Your task is to output every record exactly as it is given.

---- Source material

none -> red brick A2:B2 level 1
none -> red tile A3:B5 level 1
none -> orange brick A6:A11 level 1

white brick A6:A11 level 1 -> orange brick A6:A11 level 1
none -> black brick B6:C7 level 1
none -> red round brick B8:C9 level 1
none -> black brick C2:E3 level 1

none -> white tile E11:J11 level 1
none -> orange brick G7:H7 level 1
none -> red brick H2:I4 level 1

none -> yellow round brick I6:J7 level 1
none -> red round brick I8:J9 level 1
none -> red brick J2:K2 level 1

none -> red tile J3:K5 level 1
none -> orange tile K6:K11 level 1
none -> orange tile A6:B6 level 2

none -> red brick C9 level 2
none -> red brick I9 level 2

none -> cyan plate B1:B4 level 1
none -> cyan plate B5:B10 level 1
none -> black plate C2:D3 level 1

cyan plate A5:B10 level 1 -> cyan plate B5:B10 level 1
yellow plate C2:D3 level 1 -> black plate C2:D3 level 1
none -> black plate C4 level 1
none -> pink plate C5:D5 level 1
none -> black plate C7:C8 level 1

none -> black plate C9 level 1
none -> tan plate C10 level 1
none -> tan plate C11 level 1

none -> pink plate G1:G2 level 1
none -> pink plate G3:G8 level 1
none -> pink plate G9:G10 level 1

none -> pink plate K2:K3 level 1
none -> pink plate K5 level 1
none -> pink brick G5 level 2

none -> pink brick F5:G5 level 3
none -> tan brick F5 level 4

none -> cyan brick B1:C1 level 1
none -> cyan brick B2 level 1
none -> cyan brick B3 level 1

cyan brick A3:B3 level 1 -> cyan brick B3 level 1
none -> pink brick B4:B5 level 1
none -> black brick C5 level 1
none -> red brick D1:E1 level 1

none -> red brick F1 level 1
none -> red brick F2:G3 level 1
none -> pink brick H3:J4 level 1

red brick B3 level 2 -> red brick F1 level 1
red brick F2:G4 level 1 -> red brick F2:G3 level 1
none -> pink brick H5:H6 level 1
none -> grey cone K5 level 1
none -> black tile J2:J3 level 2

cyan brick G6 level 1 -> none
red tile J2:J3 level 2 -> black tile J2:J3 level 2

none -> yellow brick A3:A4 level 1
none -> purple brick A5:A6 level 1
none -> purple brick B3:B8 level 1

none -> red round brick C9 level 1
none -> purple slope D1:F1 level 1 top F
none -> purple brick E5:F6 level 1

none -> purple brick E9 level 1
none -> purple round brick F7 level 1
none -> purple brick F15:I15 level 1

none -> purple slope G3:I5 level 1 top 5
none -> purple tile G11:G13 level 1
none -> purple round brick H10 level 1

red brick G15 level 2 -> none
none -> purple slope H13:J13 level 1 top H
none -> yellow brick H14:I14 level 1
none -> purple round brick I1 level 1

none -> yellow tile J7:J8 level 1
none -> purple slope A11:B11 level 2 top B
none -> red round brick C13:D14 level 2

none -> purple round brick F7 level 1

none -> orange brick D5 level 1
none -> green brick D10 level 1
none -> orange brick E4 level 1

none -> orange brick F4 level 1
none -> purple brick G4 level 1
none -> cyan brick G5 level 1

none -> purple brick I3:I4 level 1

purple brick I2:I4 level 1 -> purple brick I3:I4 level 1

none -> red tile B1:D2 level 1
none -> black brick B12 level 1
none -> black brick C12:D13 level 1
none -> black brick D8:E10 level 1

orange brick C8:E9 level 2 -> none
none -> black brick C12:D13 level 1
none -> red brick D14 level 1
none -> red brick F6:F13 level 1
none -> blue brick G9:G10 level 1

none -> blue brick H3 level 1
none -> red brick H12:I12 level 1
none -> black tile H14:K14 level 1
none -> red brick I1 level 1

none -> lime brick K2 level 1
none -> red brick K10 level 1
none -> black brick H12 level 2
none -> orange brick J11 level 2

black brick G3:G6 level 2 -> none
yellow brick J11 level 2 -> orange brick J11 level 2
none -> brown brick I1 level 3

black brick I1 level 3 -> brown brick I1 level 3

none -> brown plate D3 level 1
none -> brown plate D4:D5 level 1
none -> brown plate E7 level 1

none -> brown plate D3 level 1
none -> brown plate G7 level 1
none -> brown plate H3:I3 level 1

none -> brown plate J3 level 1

--------

Solution for this task
none -> red brick A2:B2 level 1
none -> red tile A3:B5 level 1
none -> orange brick A6:A11 level 1

white brick A6:A11 level 1 -> orange brick A6:A11 level 1
none -> black brick B6:C7 level 1
none -> red round brick B8:C9 level 1
none -> black brick C2:E3 level 1

none -> white tile E11:J11 level 1
none -> orange brick G7:H7 level 1
none -> red brick H2:I4 level 1

none -> yellow round brick I6:J7 level 1
none -> red round brick I8:J9 level 1
none -> red brick J2:K2 level 1

none -> red tile J3:K5 level 1
none -> orange tile K6:K11 level 1
none -> orange tile A6:B6 level 2

none -> red brick C9 level 2
none -> red brick I9 level 2

none -> cyan plate B1:B4 level 1
none -> cyan plate B5:B10 level 1
none -> black plate C2:D3 level 1

cyan plate A5:B10 level 1 -> cyan plate B5:B10 level 1
yellow plate C2:D3 level 1 -> black plate C2:D3 level 1
none -> black plate C4 level 1
none -> pink plate C5:D5 level 1
none -> black plate C7:C8 level 1

none -> black plate C9 level 1
none -> tan plate C10 level 1
none -> tan plate C11 level 1

none -> pink plate G1:G2 level 1
none -> pink plate G3:G8 level 1
none -> pink plate G9:G10 level 1

none -> pink plate K2:K3 level 1
none -> pink plate K5 level 1
none -> pink brick G5 level 2

none -> pink brick F5:G5 level 3
none -> tan brick F5 level 4

none -> cyan brick B1:C1 level 1
none -> cyan brick B2 level 1
none -> cyan brick B3 level 1

cyan brick A3:B3 level 1 -> cyan brick B3 level 1
none -> pink brick B4:B5 level 1
none -> black brick C5 level 1
none -> red brick D1:E1 level 1

none -> red brick F1 level 1
none -> red brick F2:G3 level 1
none -> pink brick H3:J4 level 1

red brick B3 level 2 -> red brick F1 level 1
red brick F2:G4 level 1 -> red brick F2:G3 level 1
none -> pink brick H5:H6 level 1
none -> grey cone K5 level 1
none -> black tile J2:J3 level 2

cyan brick G6 level 1 -> none
red tile J2:J3 level 2 -> black tile J2:J3 level 2

none -> yellow brick A3:A4 level 1
none -> purple brick A5:A6 level 1
none -> purple brick B3:B8 level 1

none -> red round brick C9 level 1
none -> purple slope D1:F1 level 1 top F
none -> purple brick E5:F6 level 1

none -> purple brick E9 level 1
none -> purple round brick F7 level 1
none -> purple brick F15:I15 level 1

none -> purple slope G3:I5 level 1 top 5
none -> purple tile G11:G13 level 1
none -> purple round brick H10 level 1

red brick G15 level 2 -> none
none -> purple slope H13:J13 level 1 top H
none -> yellow brick H14:I14 level 1
none -> purple round brick I1 level 1

none -> yellow tile J7:J8 level 1
none -> purple slope A11:B11 level 2 top B
none -> red round brick C13:D14 level 2

none -> purple round brick F7 level 1

none -> orange brick D5 level 1
none -> green brick D10 level 1
none -> orange brick E4 level 1

none -> orange brick F4 level 1
none -> purple brick G4 level 1
none -> cyan brick G5 level 1

none -> purple brick I3:I4 level 1

purple brick I2:I4 level 1 -> purple brick I3:I4 level 1

none -> red tile B1:D2 level 1
none -> black brick B12 level 1
none -> black brick C12:D13 level 1
none -> black brick D8:E10 level 1

orange brick C8:E9 level 2 -> none
none -> black brick C12:D13 level 1
none -> red brick D14 level 1
none -> red brick F6:F13 level 1
none -> blue brick G9:G10 level 1

none -> blue brick H3 level 1
none -> red brick H12:I12 level 1
none -> black tile H14:K14 level 1
none -> red brick I1 level 1

none -> lime brick K2 level 1
none -> red brick K10 level 1
none -> black brick H12 level 2
none -> orange brick J11 level 2

black brick G3:G6 level 2 -> none
yellow brick J11 level 2 -> orange brick J11 level 2
none -> brown brick I1 level 3

black brick I1 level 3 -> brown brick I1 level 3

none -> brown plate D3 level 1
none -> brown plate D4:D5 level 1
none -> brown plate E7 level 1

none -> brown plate D3 level 1
none -> brown plate G7 level 1
none -> brown plate H3:I3 level 1

none -> brown plate J3 level 1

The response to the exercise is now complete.